(WHAT NEEDS TO BE DONE) This exercise needs the complete data reproduced exactly.

(SOURCE INFORMATION)
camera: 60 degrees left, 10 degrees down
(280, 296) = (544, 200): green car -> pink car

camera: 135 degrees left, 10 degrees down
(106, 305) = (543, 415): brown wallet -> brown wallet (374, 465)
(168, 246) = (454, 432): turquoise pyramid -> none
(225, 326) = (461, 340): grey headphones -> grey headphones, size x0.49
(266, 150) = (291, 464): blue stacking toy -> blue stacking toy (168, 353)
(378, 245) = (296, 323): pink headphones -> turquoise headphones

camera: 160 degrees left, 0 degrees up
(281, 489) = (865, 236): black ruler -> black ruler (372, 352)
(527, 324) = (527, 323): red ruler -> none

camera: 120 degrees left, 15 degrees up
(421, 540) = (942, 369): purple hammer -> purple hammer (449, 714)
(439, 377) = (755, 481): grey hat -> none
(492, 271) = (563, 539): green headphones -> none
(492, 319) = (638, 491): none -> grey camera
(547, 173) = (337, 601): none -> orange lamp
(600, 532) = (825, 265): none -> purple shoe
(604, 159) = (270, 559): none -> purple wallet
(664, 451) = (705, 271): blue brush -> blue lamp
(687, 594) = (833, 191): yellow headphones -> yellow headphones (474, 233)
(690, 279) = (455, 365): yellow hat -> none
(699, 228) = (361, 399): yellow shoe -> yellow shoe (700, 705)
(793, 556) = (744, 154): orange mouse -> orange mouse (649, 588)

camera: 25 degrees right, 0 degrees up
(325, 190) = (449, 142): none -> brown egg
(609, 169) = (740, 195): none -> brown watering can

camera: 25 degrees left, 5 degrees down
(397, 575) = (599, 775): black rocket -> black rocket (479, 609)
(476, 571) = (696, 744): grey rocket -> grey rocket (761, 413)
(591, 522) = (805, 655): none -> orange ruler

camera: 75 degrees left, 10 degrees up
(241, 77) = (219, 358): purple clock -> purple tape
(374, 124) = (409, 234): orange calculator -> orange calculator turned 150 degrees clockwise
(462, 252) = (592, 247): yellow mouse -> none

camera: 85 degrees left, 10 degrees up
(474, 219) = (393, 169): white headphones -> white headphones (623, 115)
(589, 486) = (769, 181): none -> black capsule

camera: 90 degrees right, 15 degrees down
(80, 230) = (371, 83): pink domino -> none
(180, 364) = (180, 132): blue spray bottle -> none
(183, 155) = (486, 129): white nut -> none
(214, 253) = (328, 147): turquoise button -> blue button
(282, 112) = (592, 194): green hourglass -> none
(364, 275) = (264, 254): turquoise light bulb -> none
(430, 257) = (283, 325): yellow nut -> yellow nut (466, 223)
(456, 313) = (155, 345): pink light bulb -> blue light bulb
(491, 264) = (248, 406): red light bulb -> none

(ANSWER TO THIS EXERCISE)
camera: 60 degrees left, 10 degrees down
(280, 296) = (544, 200): green car -> pink car

camera: 135 degrees left, 10 degrees down
(106, 305) = (543, 415): brown wallet -> brown wallet (374, 465)
(168, 246) = (454, 432): turquoise pyramid -> none
(225, 326) = (461, 340): grey headphones -> grey headphones, size x0.49
(266, 150) = (291, 464): blue stacking toy -> blue stacking toy (168, 353)
(378, 245) = (296, 323): pink headphones -> turquoise headphones

camera: 160 degrees left, 0 degrees up
(281, 489) = (865, 236): black ruler -> black ruler (372, 352)
(527, 324) = (527, 323): red ruler -> none

camera: 120 degrees left, 15 degrees up
(421, 540) = (942, 369): purple hammer -> purple hammer (449, 714)
(439, 377) = (755, 481): grey hat -> none
(492, 271) = (563, 539): green headphones -> none
(492, 319) = (638, 491): none -> grey camera
(547, 173) = (337, 601): none -> orange lamp
(600, 532) = (825, 265): none -> purple shoe
(604, 159) = (270, 559): none -> purple wallet
(664, 451) = (705, 271): blue brush -> blue lamp
(687, 594) = (833, 191): yellow headphones -> yellow headphones (474, 233)
(690, 279) = (455, 365): yellow hat -> none
(699, 228) = (361, 399): yellow shoe -> yellow shoe (700, 705)
(793, 556) = (744, 154): orange mouse -> orange mouse (649, 588)

camera: 25 degrees right, 0 degrees up
(325, 190) = (449, 142): none -> brown egg
(609, 169) = (740, 195): none -> brown watering can

camera: 25 degrees left, 5 degrees down
(397, 575) = (599, 775): black rocket -> black rocket (479, 609)
(476, 571) = (696, 744): grey rocket -> grey rocket (761, 413)
(591, 522) = (805, 655): none -> orange ruler

camera: 75 degrees left, 10 degrees up
(241, 77) = (219, 358): purple clock -> purple tape
(374, 124) = (409, 234): orange calculator -> orange calculator turned 150 degrees clockwise
(462, 252) = (592, 247): yellow mouse -> none

camera: 85 degrees left, 10 degrees up
(474, 219) = (393, 169): white headphones -> white headphones (623, 115)
(589, 486) = (769, 181): none -> black capsule

camera: 90 degrees right, 15 degrees down
(80, 230) = (371, 83): pink domino -> none
(180, 364) = (180, 132): blue spray bottle -> none
(183, 155) = (486, 129): white nut -> none
(214, 253) = (328, 147): turquoise button -> blue button
(282, 112) = (592, 194): green hourglass -> none
(364, 275) = (264, 254): turquoise light bulb -> none
(430, 257) = (283, 325): yellow nut -> yellow nut (466, 223)
(456, 313) = (155, 345): pink light bulb -> blue light bulb
(491, 264) = (248, 406): red light bulb -> none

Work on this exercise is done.